### What to work on
Ignoring the pictures, copy the data exactly.

### Data shown
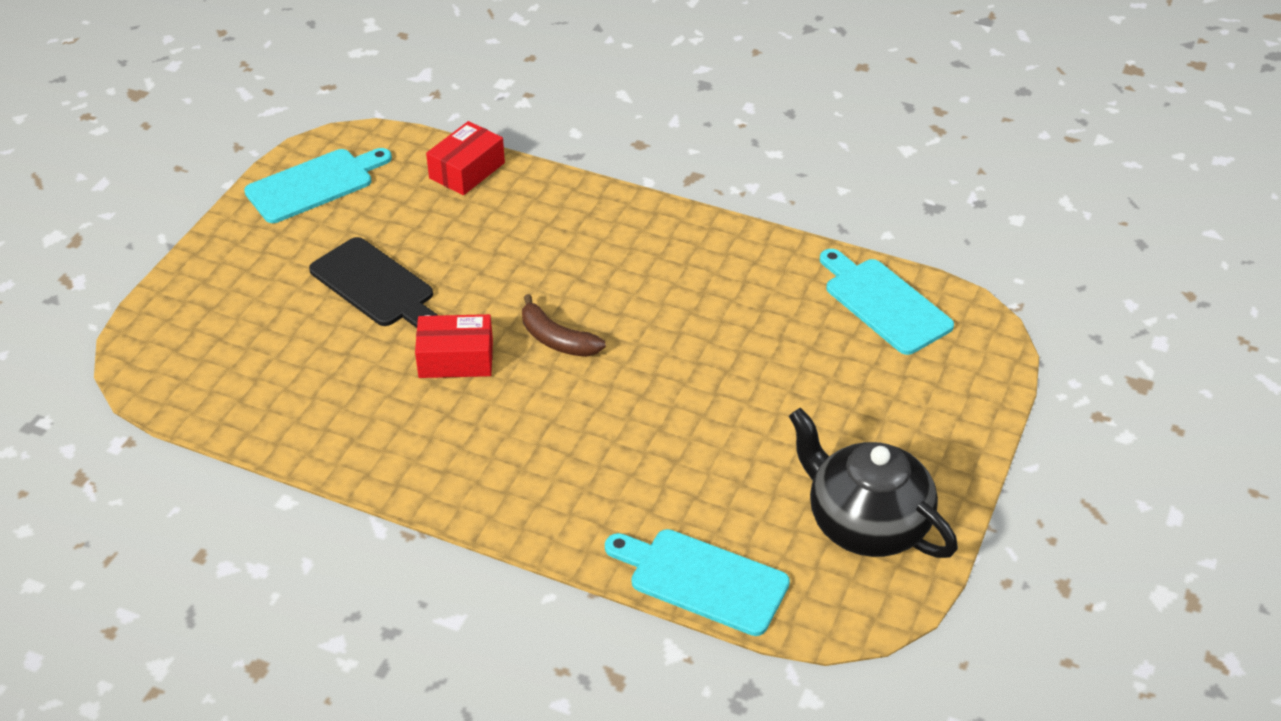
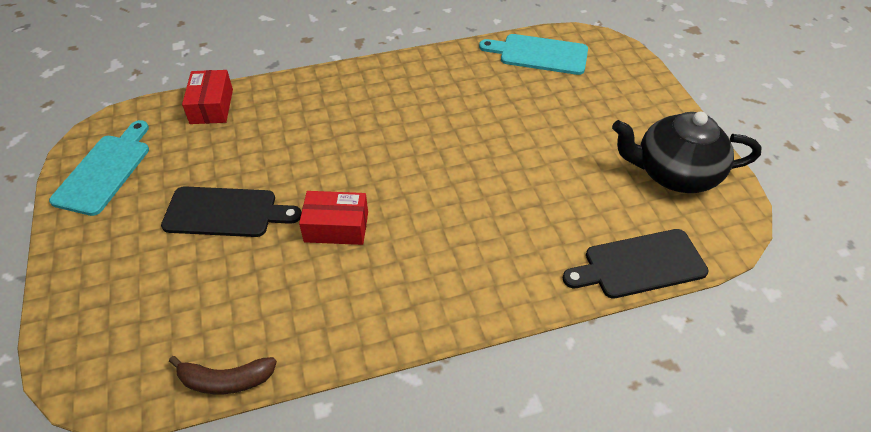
camera: 40 degrees left, 5 degrees up
(456, 359) = (336, 227): red box -> red box turned 45 degrees clockwise
(556, 339) = (387, 176): brown banana -> brown banana (225, 380)
(702, 580) = (639, 265): turquoise cutting board -> black cutting board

### Exercise response
camera: 40 degrees left, 5 degrees up
(456, 359) = (336, 227): red box -> red box turned 45 degrees clockwise
(556, 339) = (387, 176): brown banana -> brown banana (225, 380)
(702, 580) = (639, 265): turquoise cutting board -> black cutting board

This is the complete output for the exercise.